Pull every line that includes the word "cyan" out of the data below and copy it.

━━━ Data section

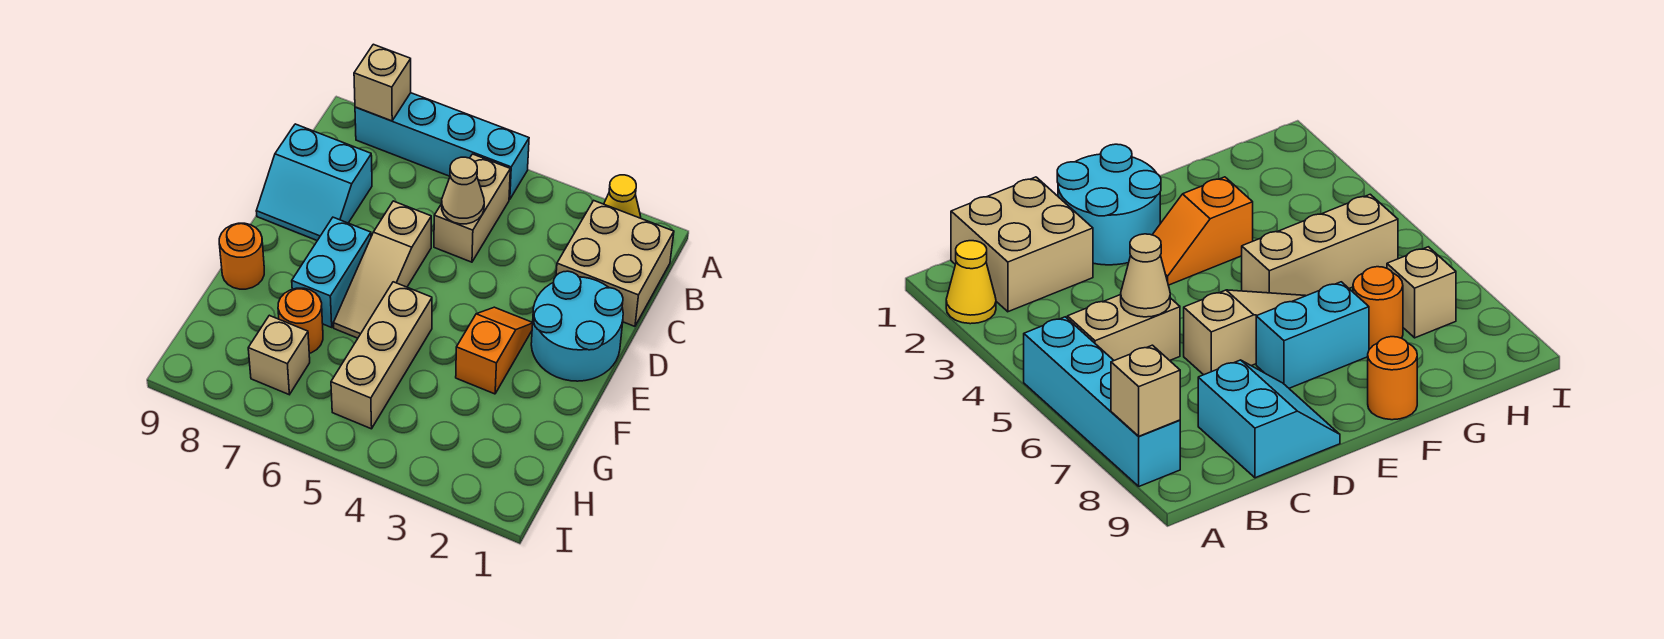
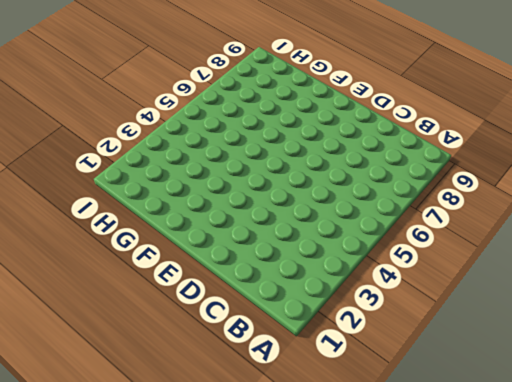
none -> yellow cone A2 level 1
none -> cyan brick A5:A8 level 1
none -> tan brick B1:C2 level 1

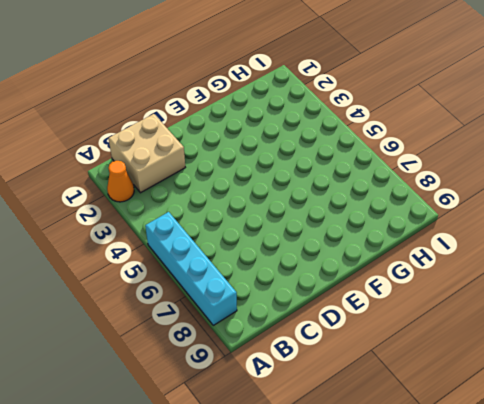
orange cone A2 level 1 -> yellow cone A2 level 1
none -> tan brick B5:C5 level 1
none -> cyan slope C8:D9 level 1 top C
none -> cyan round brick D1:E2 level 1

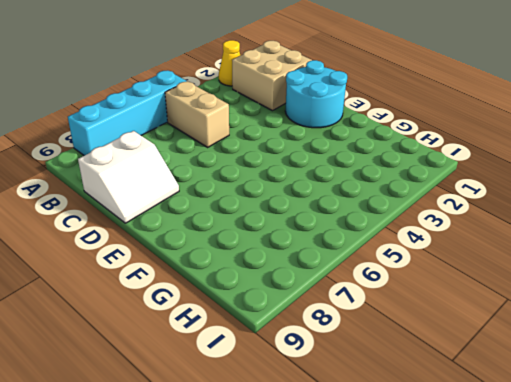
white slope C8:D9 level 1 top C -> cyan slope C8:D9 level 1 top C
none -> tan slope D6:F6 level 1 top D
none -> orange slope E3:F3 level 1 top F
none -> cyan brick E7:F7 level 1

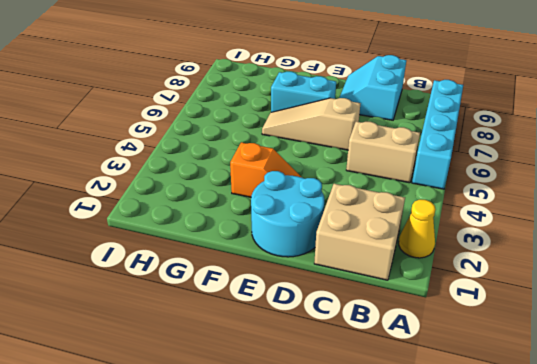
none -> tan brick F5:H5 level 1
none -> orange round brick F9 level 1
none -> orange round brick G7 level 1

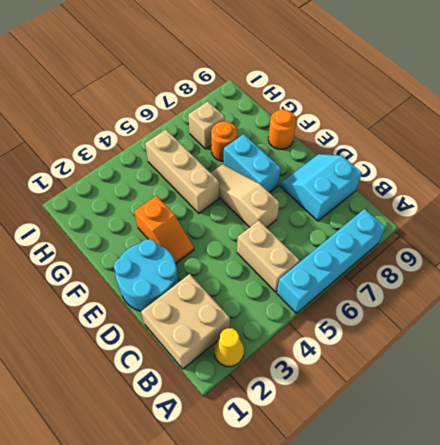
none -> tan brick A8 level 2
none -> tan cone C5 level 2

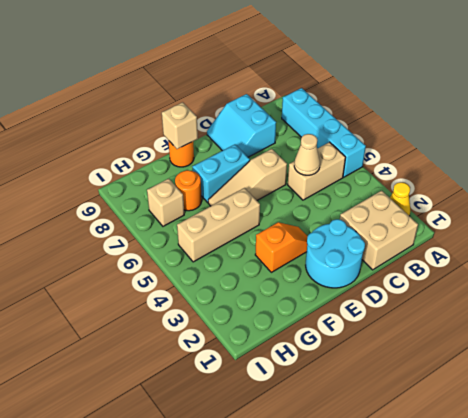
tan brick F9 level 2 -> tan brick A8 level 2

━━━━━━

**Problem solution**
none -> cyan brick A5:A8 level 1
none -> cyan slope C8:D9 level 1 top C
none -> cyan round brick D1:E2 level 1
white slope C8:D9 level 1 top C -> cyan slope C8:D9 level 1 top C
none -> cyan brick E7:F7 level 1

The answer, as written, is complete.